• WORK TASK: What lines of the data below hold the string "none"? Copy each one.

☆ ☆ ☆ ☆

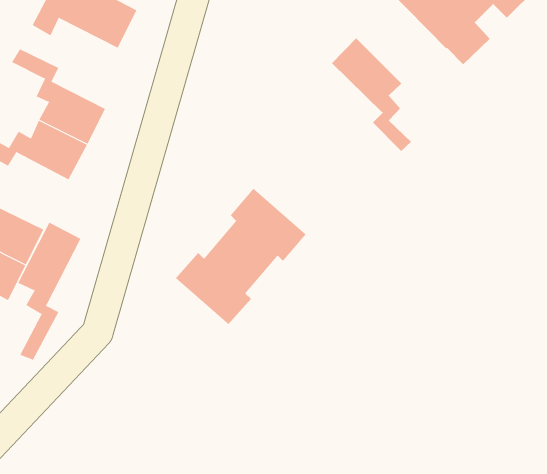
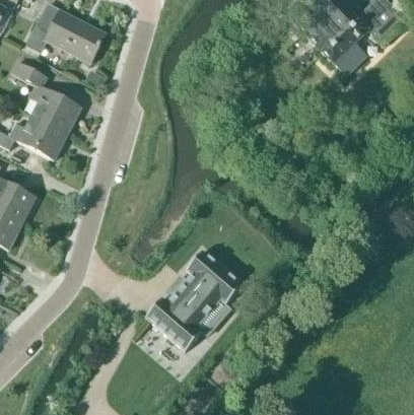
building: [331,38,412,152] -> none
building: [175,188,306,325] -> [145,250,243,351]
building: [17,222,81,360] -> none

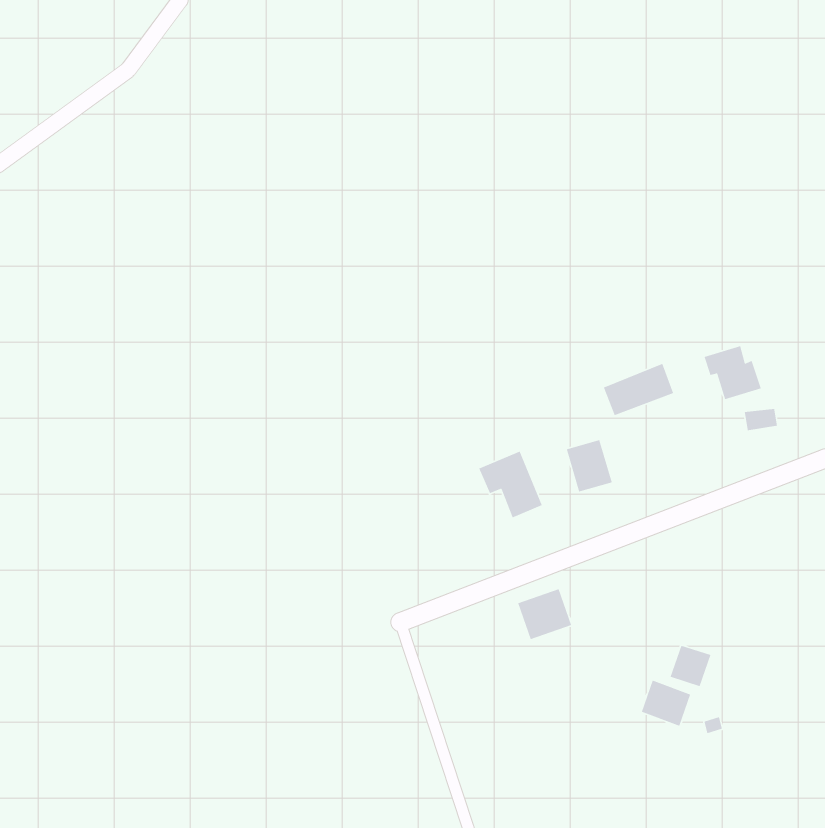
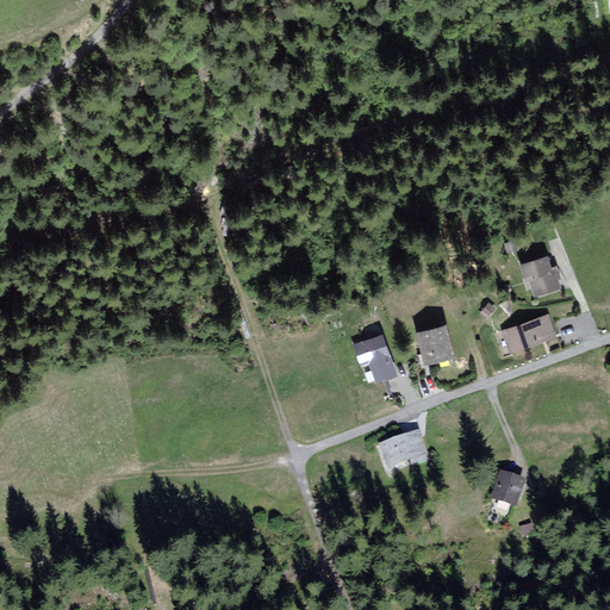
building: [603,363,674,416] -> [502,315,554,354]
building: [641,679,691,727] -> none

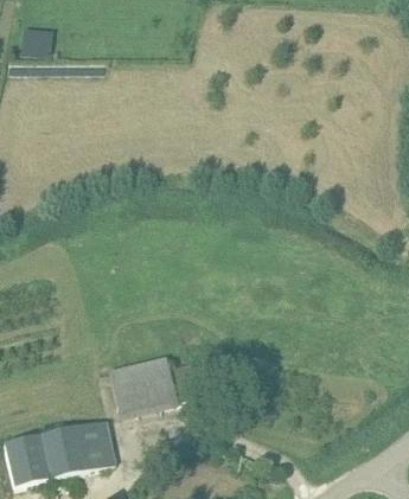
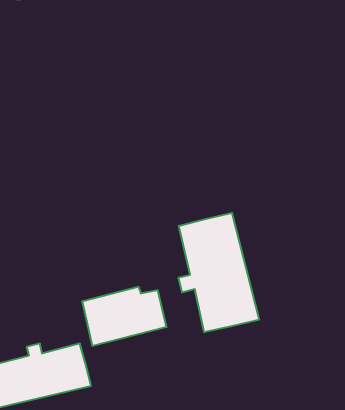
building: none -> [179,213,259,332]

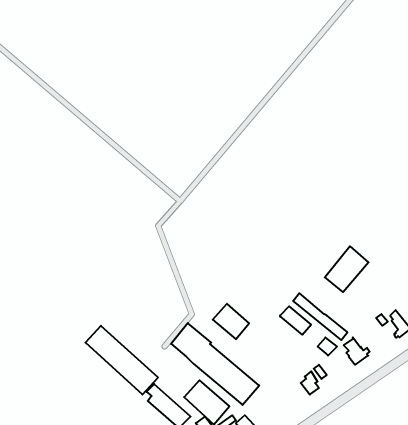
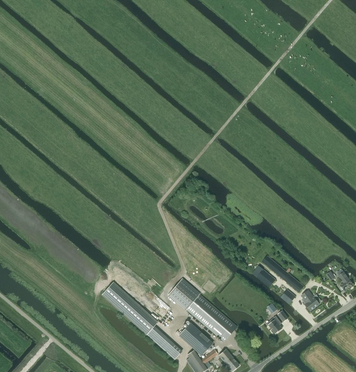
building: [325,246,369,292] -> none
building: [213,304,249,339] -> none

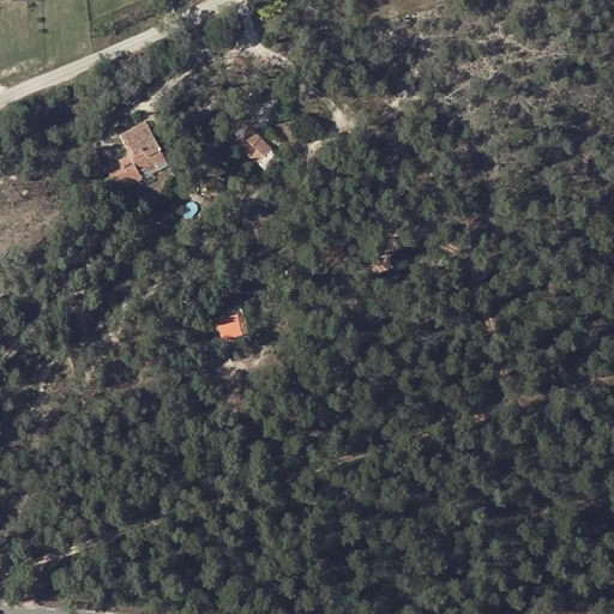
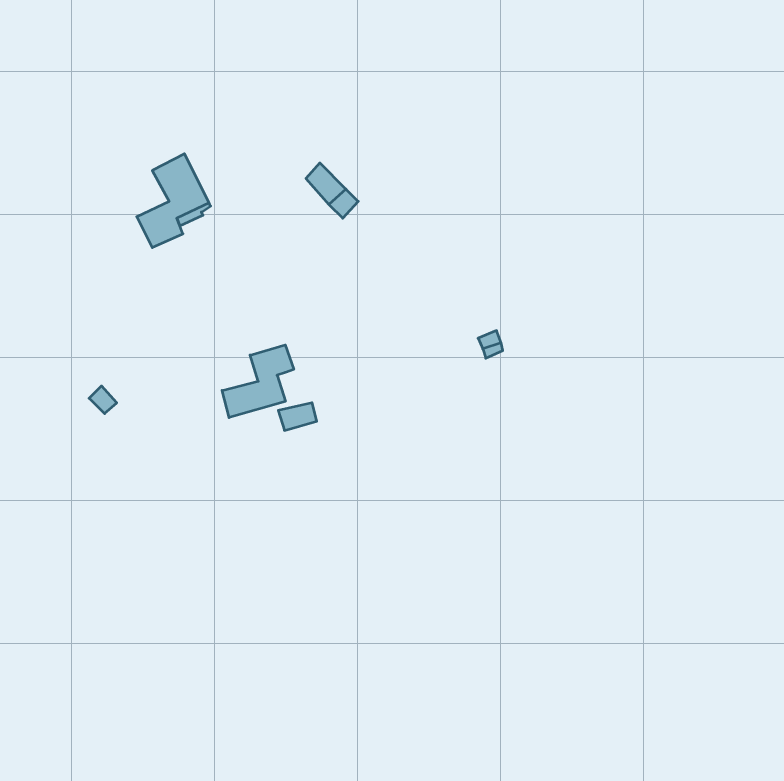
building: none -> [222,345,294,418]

☆ ☆ ☆ ☆

• TASK SOLUTION:
building: [331,38,412,152] -> none
building: [17,222,81,360] -> none
building: [641,679,691,727] -> none
building: none -> [179,213,259,332]
building: [325,246,369,292] -> none
building: [213,304,249,339] -> none
building: none -> [222,345,294,418]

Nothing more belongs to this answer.